Instructions to follow ▸
Please show each line of the listing where "none" is present.

Available records ▸
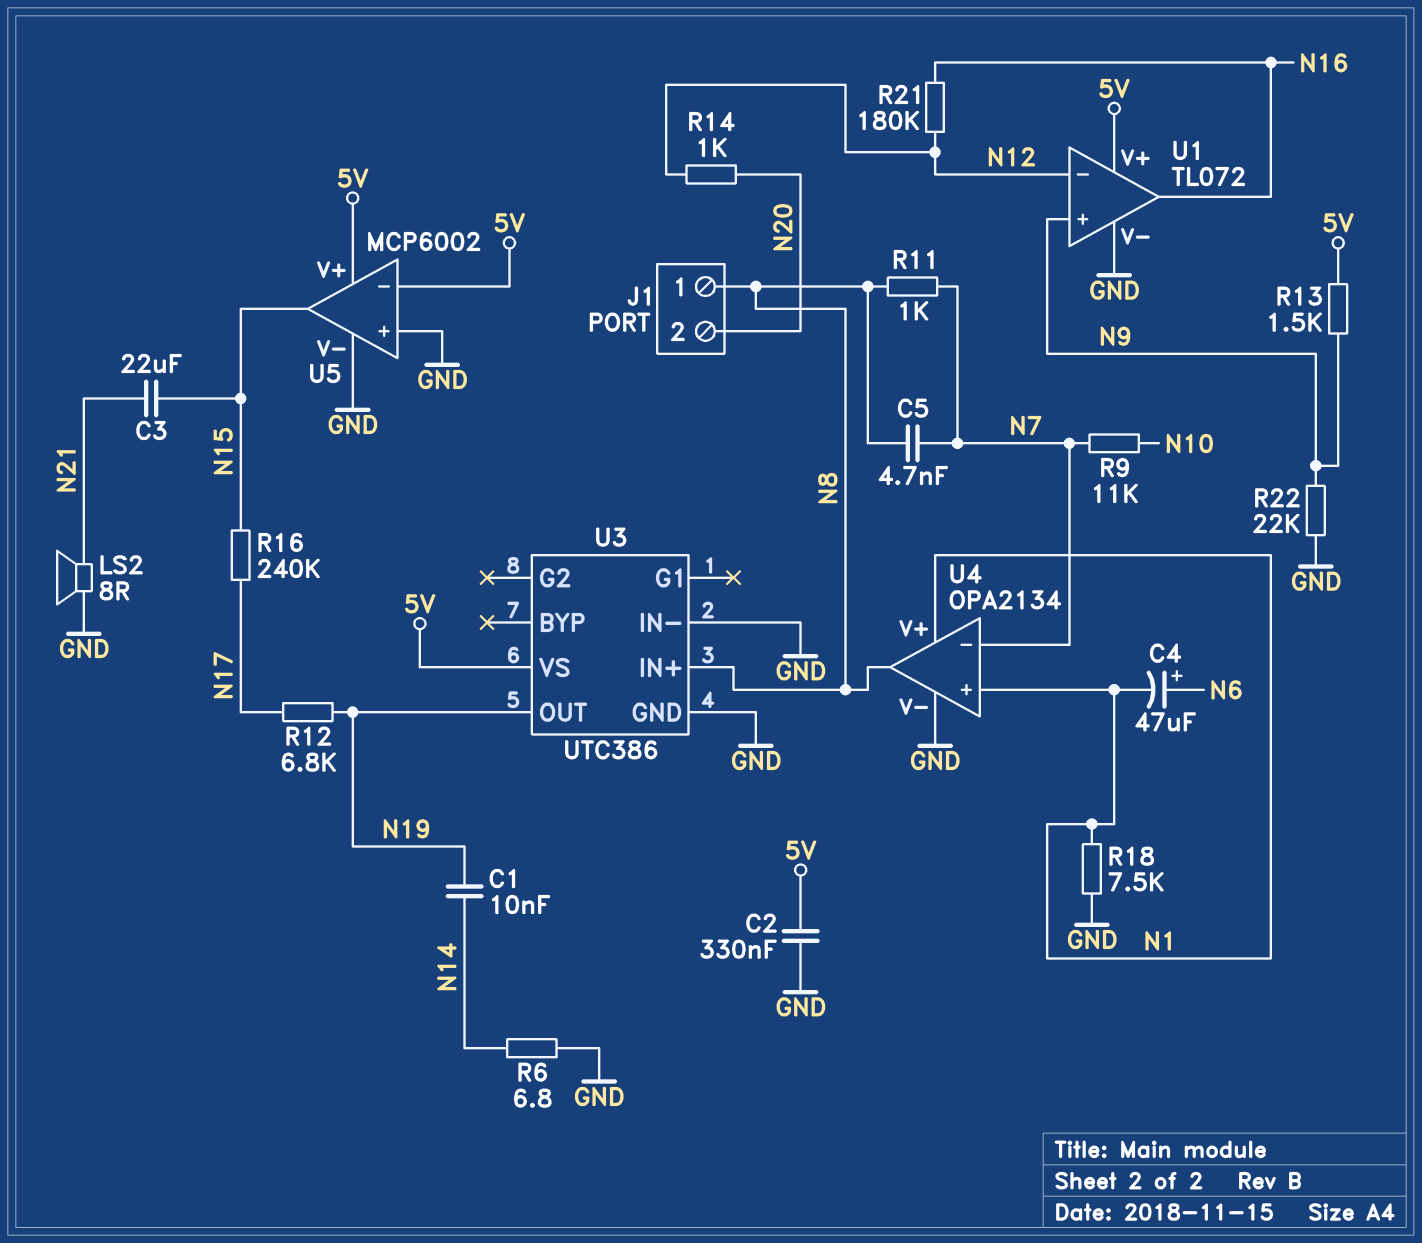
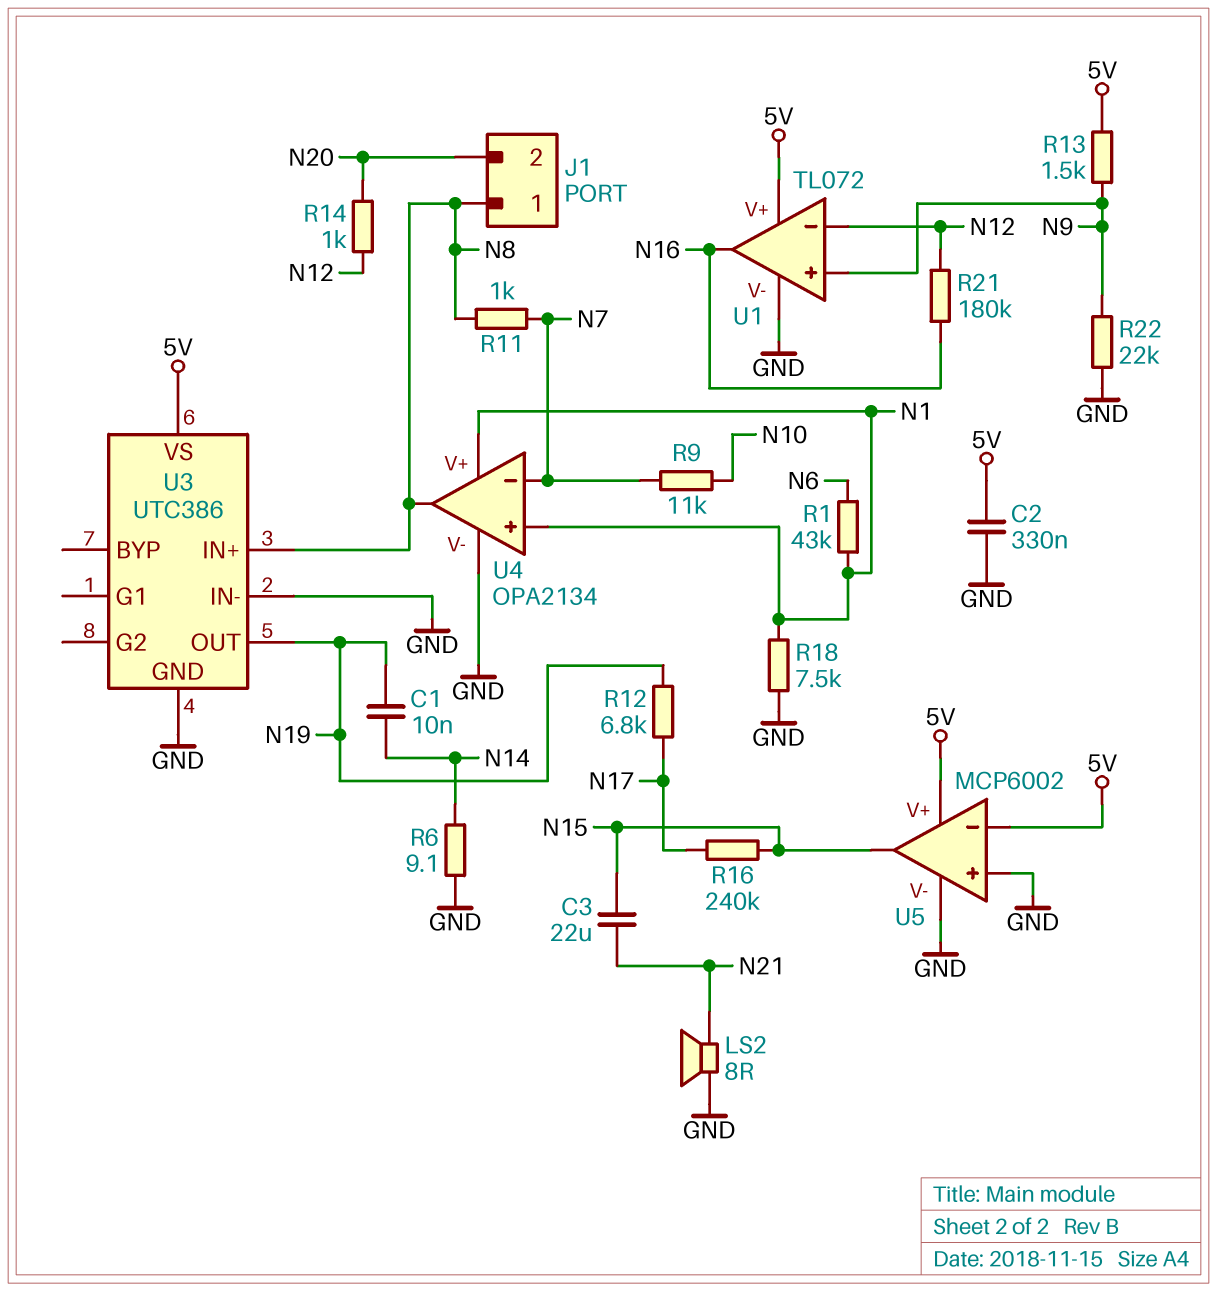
C4: 47uF (plus N6, minus N1) -> none
C5: 4.7nF (N7, N8) -> none
R1: none -> 43k (N1, N6)
R6: 6.8 (GND, N14) -> 9.1 (GND, N14)

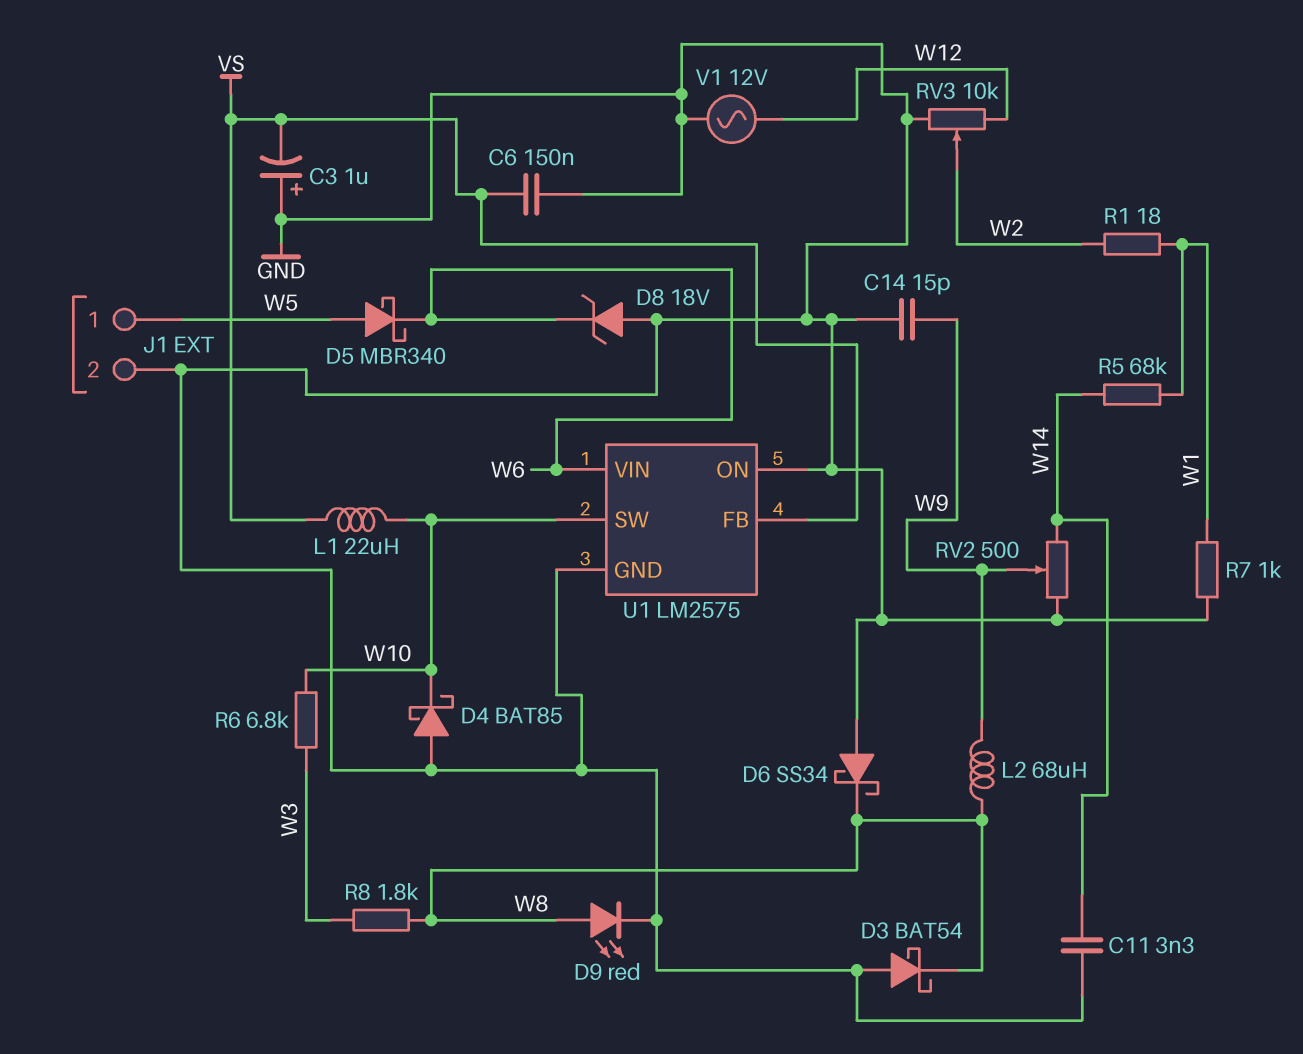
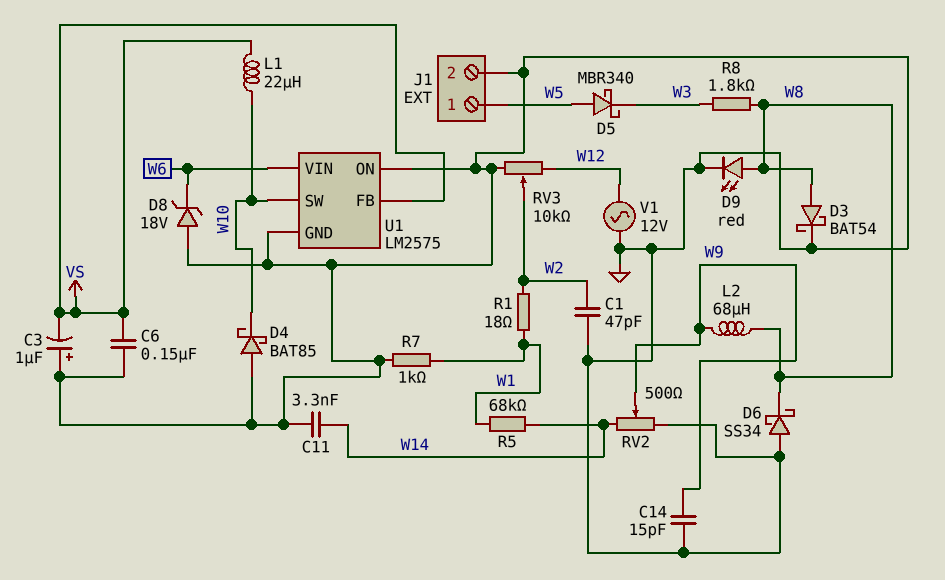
C1: none -> 47pF (GND, W2)
D3: schottky BAT54 (A GND, K W8) -> schottky BAT54 (A W8, K GND)
D5: schottky MBR340 (A W5, K W6) -> schottky MBR340 (A W5, K W3)
R6: 6.8k (W3, W10) -> none

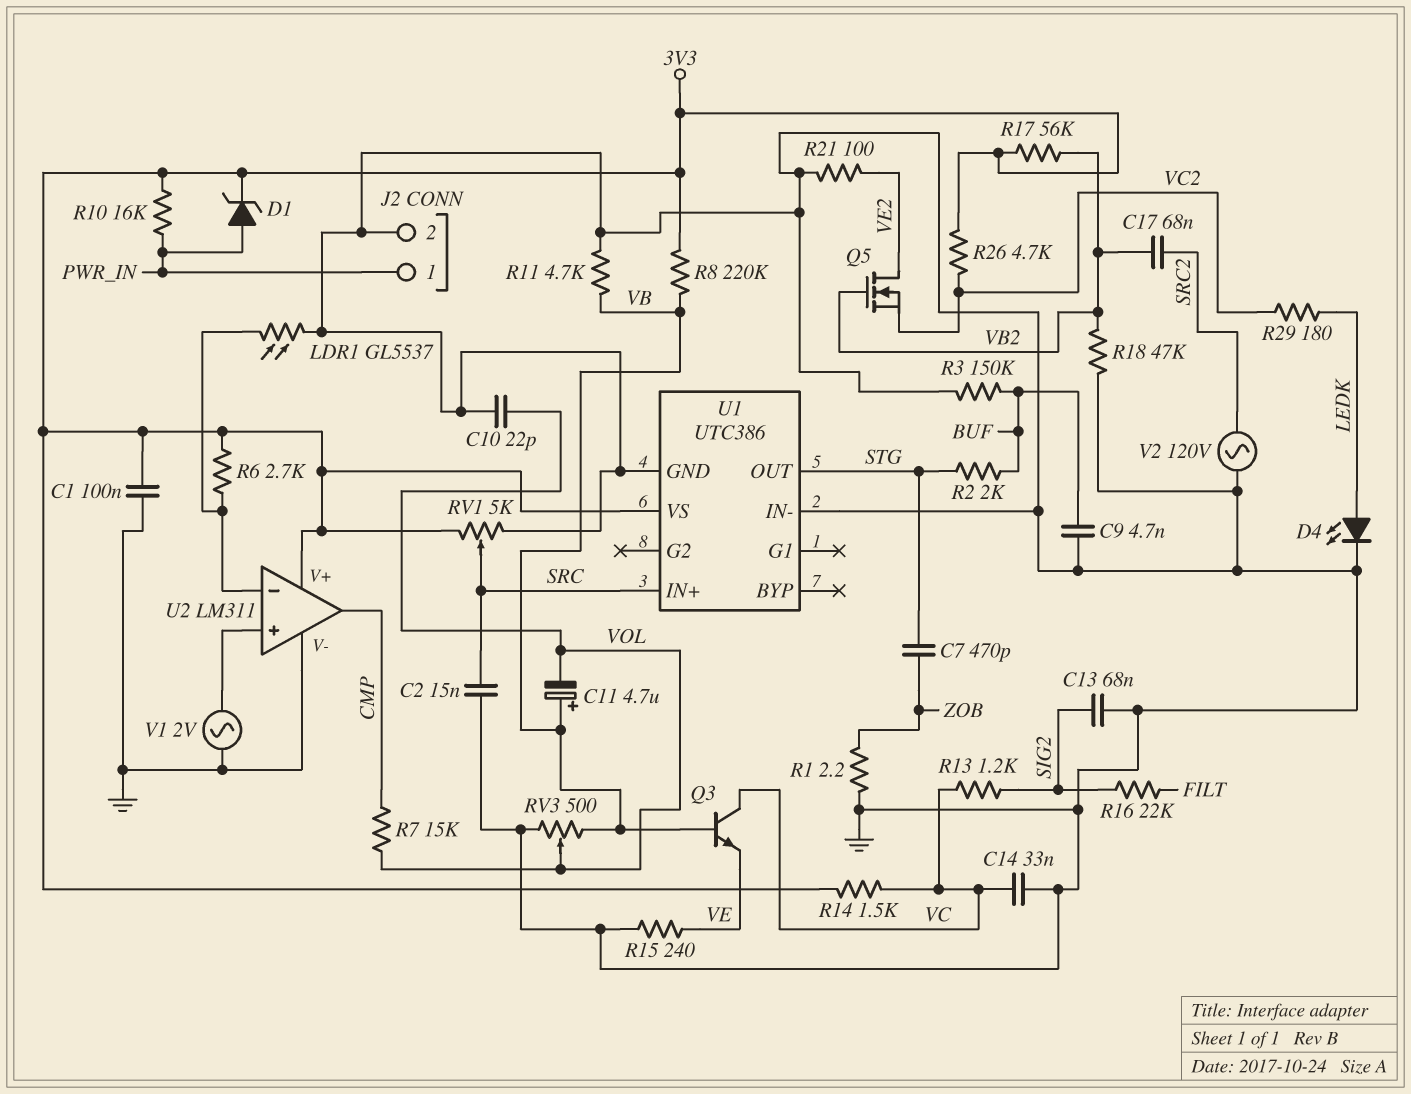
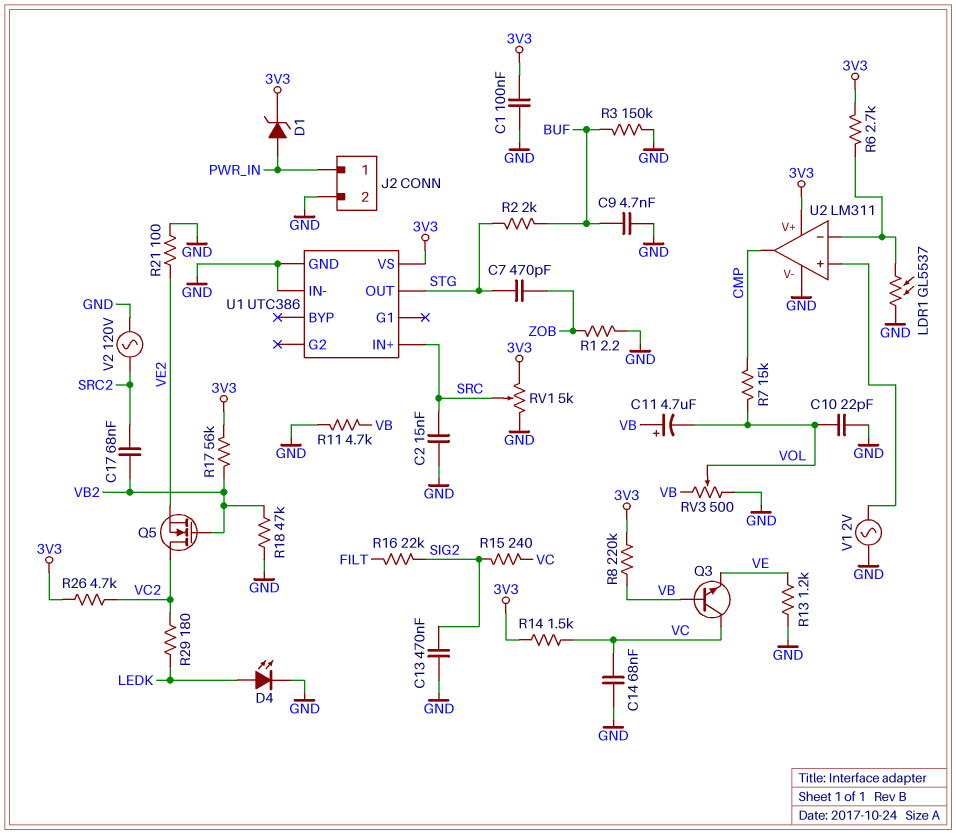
C13: 68nF (GND, SIG2) -> 470nF (GND, SIG2)
C14: 33nF (GND, VC) -> 68nF (GND, VC)
Q5: NMOS (G VB2, D VE2, S VC2) -> NMOS (G VB2, D VC2, S VE2)
R10: 16k (3V3, PWR_IN) -> none
R13: 1.2k (SIG2, VC) -> 1.2k (GND, VE)
R15: 240 (GND, VE) -> 240 (SIG2, VC)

Written answer ▸
C4: 47uF (plus N6, minus N1) -> none
C5: 4.7nF (N7, N8) -> none
R1: none -> 43k (N1, N6)
C1: none -> 47pF (GND, W2)
R6: 6.8k (W3, W10) -> none
R10: 16k (3V3, PWR_IN) -> none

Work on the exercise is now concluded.